*** Opening Records shown ***

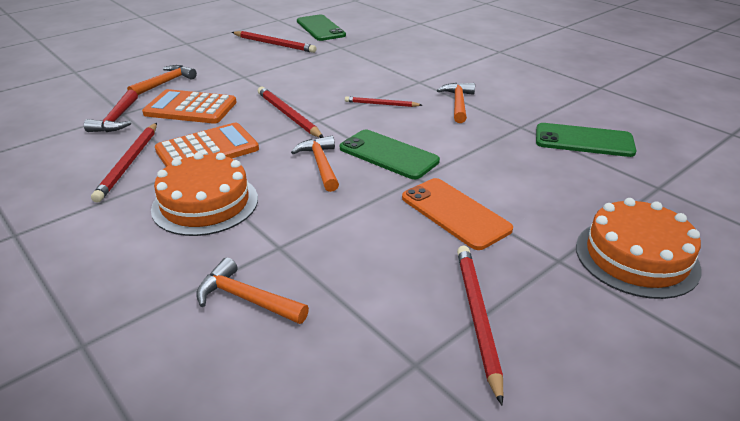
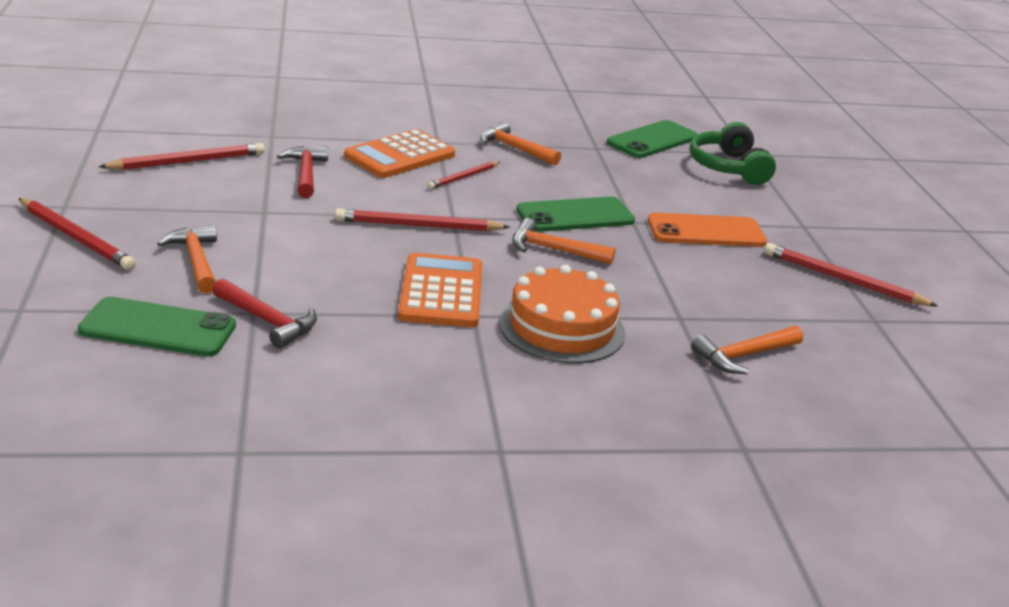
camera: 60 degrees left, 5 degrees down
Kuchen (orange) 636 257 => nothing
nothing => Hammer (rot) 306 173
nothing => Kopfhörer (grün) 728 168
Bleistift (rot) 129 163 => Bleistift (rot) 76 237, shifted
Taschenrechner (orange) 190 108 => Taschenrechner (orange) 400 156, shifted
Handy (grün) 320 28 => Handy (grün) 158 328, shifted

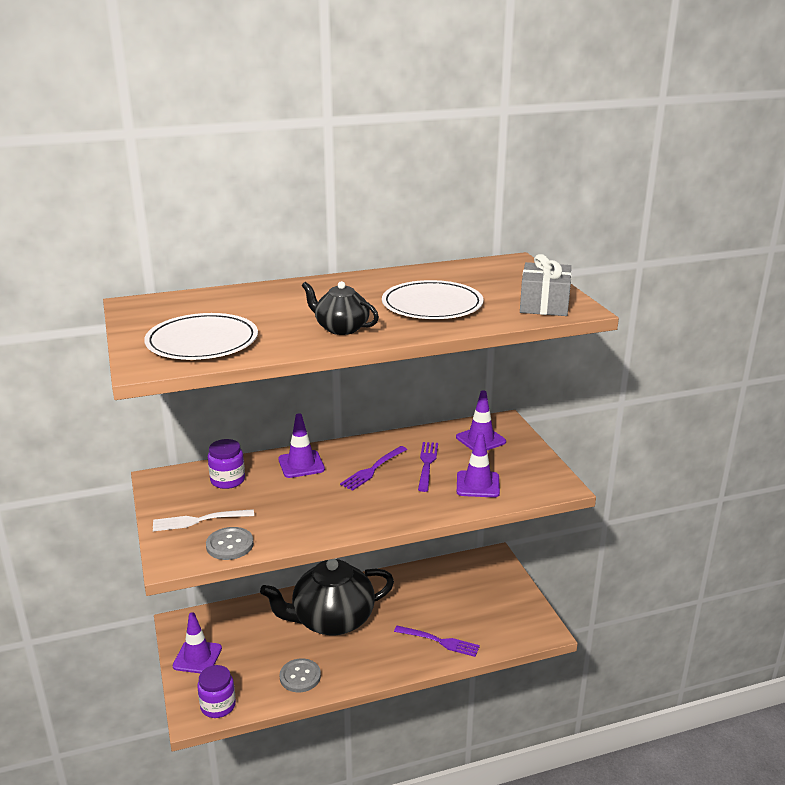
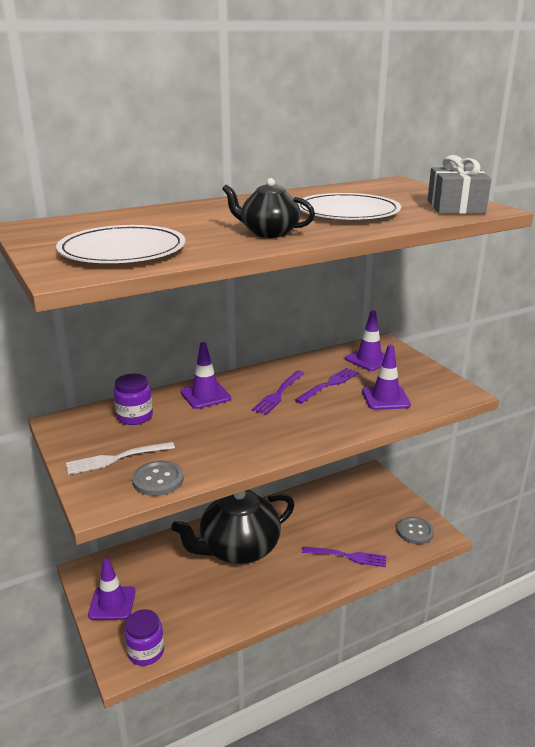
camera: 10 degrees left, 0 degrees up
Knopf (grau) 300 676 => Knopf (grau) 415 531, shifted
Gabel (lila) 427 464 => Gabel (lila) 329 384, 45 degrees clockwise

*** Closing Records shown ***

• Work instructions:
Starting from the line that contains "camera: 10 degrees left, 0 degrees up", transcribe each line to the end of the records above. Please add nothing.

• Expected answer:
camera: 10 degrees left, 0 degrees up
Knopf (grau) 300 676 => Knopf (grau) 415 531, shifted
Gabel (lila) 427 464 => Gabel (lila) 329 384, 45 degrees clockwise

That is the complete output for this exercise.